ENTRIES SHOWN:
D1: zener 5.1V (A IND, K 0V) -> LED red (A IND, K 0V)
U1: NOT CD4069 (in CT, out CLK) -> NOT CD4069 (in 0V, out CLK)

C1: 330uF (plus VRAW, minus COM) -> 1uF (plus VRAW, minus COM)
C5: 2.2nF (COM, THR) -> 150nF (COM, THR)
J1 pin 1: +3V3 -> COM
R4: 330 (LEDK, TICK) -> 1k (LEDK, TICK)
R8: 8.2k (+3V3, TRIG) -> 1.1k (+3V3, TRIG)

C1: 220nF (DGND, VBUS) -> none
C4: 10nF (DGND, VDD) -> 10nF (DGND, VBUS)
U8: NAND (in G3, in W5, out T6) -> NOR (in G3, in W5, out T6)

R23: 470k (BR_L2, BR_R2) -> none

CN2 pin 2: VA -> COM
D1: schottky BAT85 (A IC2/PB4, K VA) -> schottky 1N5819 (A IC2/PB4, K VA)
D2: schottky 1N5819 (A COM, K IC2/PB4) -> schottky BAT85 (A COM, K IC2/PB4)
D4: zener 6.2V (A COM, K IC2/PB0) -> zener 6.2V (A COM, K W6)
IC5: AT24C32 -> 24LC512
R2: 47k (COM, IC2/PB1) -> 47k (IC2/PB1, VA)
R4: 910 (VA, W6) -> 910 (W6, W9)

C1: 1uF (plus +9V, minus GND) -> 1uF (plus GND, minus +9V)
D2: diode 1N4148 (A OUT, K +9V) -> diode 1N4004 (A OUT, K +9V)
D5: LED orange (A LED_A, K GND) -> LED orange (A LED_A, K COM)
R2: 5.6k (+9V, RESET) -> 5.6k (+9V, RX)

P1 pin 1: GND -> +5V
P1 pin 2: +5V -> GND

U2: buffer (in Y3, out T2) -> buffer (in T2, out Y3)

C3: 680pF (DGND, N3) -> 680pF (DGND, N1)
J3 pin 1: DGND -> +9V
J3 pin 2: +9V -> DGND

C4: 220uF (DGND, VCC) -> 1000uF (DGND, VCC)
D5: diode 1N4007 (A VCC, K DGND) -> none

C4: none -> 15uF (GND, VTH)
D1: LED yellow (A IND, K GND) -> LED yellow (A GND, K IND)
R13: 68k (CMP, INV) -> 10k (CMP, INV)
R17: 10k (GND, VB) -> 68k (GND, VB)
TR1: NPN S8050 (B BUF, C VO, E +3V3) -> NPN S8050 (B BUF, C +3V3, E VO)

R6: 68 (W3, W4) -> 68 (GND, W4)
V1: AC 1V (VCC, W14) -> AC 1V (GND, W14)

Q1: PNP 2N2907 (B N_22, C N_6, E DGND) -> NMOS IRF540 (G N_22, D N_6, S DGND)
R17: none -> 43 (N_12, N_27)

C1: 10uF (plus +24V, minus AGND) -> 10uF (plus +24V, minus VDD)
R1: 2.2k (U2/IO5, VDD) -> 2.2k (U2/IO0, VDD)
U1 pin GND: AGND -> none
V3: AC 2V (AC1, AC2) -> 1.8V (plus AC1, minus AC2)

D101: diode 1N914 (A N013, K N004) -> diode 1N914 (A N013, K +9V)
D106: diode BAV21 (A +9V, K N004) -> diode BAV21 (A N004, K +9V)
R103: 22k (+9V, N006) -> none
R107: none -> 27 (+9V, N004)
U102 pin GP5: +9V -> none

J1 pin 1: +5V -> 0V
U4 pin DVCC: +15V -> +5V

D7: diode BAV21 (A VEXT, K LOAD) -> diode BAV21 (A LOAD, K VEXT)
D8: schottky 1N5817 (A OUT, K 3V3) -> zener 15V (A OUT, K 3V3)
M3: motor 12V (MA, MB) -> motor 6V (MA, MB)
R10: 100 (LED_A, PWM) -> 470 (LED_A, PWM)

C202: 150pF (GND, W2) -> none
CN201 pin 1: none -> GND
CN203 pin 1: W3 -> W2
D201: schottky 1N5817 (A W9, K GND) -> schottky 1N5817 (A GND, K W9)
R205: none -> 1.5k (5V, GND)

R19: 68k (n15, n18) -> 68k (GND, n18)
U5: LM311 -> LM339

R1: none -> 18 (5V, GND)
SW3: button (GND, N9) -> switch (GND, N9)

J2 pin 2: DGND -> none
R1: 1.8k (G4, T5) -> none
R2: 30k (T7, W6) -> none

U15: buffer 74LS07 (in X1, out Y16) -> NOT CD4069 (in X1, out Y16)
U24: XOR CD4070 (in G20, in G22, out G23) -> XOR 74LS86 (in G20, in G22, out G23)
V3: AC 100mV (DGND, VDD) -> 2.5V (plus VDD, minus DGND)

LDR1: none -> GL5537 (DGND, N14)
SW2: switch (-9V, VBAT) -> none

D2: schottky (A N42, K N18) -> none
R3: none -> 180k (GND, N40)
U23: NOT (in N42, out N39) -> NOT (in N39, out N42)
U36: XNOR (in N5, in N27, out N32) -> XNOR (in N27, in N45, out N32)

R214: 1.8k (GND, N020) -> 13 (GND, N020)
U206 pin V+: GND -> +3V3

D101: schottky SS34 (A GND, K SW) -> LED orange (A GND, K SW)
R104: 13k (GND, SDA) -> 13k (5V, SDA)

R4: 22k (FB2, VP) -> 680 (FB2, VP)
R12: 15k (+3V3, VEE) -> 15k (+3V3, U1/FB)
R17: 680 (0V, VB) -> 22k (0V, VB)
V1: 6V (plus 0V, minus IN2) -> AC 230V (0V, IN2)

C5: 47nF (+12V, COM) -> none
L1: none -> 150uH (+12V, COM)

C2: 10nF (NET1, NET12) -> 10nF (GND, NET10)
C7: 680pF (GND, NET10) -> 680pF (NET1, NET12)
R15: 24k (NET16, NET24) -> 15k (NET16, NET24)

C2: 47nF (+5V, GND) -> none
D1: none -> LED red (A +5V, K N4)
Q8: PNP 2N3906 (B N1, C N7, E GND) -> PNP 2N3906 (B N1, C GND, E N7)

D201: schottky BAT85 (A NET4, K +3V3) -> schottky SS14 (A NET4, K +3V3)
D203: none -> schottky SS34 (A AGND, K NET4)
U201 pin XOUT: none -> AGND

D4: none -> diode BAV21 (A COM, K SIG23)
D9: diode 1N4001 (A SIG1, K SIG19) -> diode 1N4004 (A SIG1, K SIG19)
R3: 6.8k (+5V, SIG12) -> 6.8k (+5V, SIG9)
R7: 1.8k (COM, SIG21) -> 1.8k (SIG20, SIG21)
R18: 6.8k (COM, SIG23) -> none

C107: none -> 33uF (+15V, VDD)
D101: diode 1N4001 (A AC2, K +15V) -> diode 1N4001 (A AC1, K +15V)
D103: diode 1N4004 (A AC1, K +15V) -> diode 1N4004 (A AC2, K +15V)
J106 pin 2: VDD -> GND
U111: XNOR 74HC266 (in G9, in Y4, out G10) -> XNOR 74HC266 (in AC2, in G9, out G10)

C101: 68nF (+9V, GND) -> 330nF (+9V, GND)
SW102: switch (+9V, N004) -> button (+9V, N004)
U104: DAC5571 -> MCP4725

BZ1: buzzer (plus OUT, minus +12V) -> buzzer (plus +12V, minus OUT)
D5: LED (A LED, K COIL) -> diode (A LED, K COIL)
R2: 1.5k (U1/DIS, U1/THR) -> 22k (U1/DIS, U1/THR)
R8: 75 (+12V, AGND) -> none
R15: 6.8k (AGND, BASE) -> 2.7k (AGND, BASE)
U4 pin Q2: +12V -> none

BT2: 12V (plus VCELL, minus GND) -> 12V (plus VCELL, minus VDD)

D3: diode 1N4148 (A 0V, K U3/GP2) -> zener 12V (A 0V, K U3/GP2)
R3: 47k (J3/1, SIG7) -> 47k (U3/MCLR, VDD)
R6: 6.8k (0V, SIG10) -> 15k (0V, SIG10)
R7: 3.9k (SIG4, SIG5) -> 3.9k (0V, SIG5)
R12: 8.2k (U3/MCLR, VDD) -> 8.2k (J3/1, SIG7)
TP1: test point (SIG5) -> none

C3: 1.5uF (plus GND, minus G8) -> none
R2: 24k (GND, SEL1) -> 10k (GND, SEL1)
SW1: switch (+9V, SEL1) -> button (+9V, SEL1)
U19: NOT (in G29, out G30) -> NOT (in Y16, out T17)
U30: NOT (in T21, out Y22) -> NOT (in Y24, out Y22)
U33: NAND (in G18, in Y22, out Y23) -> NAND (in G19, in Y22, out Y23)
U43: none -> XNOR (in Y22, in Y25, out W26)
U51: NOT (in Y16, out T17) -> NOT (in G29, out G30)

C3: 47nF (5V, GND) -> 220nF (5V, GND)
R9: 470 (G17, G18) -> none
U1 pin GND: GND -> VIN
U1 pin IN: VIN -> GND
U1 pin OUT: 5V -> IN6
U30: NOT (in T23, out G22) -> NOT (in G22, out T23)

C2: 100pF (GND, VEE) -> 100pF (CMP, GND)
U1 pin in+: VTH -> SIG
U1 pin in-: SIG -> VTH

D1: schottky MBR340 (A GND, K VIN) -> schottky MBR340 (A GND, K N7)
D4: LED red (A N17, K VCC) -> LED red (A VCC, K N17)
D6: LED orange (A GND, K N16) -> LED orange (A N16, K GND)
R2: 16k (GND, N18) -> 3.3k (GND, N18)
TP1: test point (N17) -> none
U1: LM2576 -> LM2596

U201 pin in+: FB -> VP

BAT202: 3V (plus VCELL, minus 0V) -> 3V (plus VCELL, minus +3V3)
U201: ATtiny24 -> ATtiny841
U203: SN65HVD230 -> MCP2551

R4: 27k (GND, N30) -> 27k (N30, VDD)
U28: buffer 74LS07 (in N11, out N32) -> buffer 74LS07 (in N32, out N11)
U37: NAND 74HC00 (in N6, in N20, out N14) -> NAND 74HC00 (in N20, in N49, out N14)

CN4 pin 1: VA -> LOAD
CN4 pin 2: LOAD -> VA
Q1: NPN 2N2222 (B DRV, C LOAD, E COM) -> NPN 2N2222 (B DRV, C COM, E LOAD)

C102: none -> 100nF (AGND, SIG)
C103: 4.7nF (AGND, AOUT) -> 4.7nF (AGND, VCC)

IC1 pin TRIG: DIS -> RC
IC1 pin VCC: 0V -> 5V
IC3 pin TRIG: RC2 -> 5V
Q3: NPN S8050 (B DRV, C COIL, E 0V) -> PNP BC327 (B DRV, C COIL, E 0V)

TASK OBJECTIVE:
From the first line of the records above to the line that contains "R23: 470k (BR_L2, BR_R2) -> none", quote each line exactly.

RESPONSE AREA:
D1: zener 5.1V (A IND, K 0V) -> LED red (A IND, K 0V)
U1: NOT CD4069 (in CT, out CLK) -> NOT CD4069 (in 0V, out CLK)

C1: 330uF (plus VRAW, minus COM) -> 1uF (plus VRAW, minus COM)
C5: 2.2nF (COM, THR) -> 150nF (COM, THR)
J1 pin 1: +3V3 -> COM
R4: 330 (LEDK, TICK) -> 1k (LEDK, TICK)
R8: 8.2k (+3V3, TRIG) -> 1.1k (+3V3, TRIG)

C1: 220nF (DGND, VBUS) -> none
C4: 10nF (DGND, VDD) -> 10nF (DGND, VBUS)
U8: NAND (in G3, in W5, out T6) -> NOR (in G3, in W5, out T6)

R23: 470k (BR_L2, BR_R2) -> none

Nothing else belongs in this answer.